▸ Work order
Could you set down exactly the lines that start at the one containing "581, 504, 603" and end at the final line of the material below?

▸ Data for the task
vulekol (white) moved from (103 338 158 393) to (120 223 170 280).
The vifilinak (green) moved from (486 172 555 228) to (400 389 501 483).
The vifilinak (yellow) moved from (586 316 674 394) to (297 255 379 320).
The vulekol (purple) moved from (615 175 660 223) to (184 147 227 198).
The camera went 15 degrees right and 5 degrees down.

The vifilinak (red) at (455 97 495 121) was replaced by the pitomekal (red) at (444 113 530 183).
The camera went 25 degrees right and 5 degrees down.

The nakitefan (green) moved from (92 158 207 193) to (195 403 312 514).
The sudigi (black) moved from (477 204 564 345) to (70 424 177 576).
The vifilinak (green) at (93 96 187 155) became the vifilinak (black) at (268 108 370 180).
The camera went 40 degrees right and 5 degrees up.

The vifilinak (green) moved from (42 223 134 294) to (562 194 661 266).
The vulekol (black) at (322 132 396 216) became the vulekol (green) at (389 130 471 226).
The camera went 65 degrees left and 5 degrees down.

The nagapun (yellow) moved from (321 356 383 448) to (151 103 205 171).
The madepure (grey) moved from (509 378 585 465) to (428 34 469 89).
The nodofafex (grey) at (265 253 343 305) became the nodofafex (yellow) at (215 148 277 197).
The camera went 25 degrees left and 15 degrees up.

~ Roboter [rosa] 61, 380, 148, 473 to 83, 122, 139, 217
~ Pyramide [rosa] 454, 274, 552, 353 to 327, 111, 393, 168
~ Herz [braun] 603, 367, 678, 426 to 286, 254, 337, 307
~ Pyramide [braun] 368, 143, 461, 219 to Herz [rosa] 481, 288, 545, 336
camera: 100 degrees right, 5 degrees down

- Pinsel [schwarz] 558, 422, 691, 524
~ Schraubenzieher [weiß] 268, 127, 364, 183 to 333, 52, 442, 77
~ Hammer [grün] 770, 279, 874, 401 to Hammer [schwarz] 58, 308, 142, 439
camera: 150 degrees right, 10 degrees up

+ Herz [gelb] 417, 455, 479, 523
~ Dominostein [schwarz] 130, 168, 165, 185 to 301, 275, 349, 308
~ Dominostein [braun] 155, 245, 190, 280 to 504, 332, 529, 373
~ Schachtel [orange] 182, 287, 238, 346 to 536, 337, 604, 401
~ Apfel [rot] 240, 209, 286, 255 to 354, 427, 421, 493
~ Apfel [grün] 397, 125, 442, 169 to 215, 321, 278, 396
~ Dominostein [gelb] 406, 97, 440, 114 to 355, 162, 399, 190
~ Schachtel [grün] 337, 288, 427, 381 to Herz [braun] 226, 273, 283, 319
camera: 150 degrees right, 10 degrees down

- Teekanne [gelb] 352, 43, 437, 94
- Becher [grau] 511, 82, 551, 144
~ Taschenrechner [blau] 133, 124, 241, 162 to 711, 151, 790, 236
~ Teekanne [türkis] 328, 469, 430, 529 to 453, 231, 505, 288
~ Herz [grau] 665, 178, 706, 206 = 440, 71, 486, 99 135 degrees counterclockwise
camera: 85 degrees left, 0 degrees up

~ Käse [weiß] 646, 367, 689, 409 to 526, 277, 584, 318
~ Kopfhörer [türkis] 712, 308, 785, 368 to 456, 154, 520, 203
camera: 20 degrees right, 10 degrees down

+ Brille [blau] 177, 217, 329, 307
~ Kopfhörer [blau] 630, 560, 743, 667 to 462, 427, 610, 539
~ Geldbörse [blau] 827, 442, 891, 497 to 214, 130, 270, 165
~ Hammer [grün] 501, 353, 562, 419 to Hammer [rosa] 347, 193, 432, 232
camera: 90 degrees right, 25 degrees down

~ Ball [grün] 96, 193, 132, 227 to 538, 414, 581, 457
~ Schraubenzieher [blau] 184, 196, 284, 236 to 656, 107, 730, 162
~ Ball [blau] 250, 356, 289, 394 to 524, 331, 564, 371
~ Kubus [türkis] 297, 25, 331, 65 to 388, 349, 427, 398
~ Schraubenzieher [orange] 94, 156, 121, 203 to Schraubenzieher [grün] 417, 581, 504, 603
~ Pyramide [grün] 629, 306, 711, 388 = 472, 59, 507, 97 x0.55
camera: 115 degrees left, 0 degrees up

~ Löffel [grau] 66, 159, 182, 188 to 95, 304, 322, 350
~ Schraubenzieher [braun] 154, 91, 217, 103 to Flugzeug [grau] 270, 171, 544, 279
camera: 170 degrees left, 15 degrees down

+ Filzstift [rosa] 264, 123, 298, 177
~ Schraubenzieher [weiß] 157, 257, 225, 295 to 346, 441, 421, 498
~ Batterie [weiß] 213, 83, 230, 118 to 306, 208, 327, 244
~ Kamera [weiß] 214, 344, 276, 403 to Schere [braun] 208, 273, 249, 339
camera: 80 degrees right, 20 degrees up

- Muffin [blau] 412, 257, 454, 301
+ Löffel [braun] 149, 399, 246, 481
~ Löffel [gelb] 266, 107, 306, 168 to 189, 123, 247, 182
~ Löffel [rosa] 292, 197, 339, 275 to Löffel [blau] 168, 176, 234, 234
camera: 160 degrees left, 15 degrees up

▸ Response
~ Schraubenzieher [orange] 94, 156, 121, 203 to Schraubenzieher [grün] 417, 581, 504, 603
~ Pyramide [grün] 629, 306, 711, 388 = 472, 59, 507, 97 x0.55
camera: 115 degrees left, 0 degrees up

~ Löffel [grau] 66, 159, 182, 188 to 95, 304, 322, 350
~ Schraubenzieher [braun] 154, 91, 217, 103 to Flugzeug [grau] 270, 171, 544, 279
camera: 170 degrees left, 15 degrees down

+ Filzstift [rosa] 264, 123, 298, 177
~ Schraubenzieher [weiß] 157, 257, 225, 295 to 346, 441, 421, 498
~ Batterie [weiß] 213, 83, 230, 118 to 306, 208, 327, 244
~ Kamera [weiß] 214, 344, 276, 403 to Schere [braun] 208, 273, 249, 339
camera: 80 degrees right, 20 degrees up

- Muffin [blau] 412, 257, 454, 301
+ Löffel [braun] 149, 399, 246, 481
~ Löffel [gelb] 266, 107, 306, 168 to 189, 123, 247, 182
~ Löffel [rosa] 292, 197, 339, 275 to Löffel [blau] 168, 176, 234, 234
camera: 160 degrees left, 15 degrees up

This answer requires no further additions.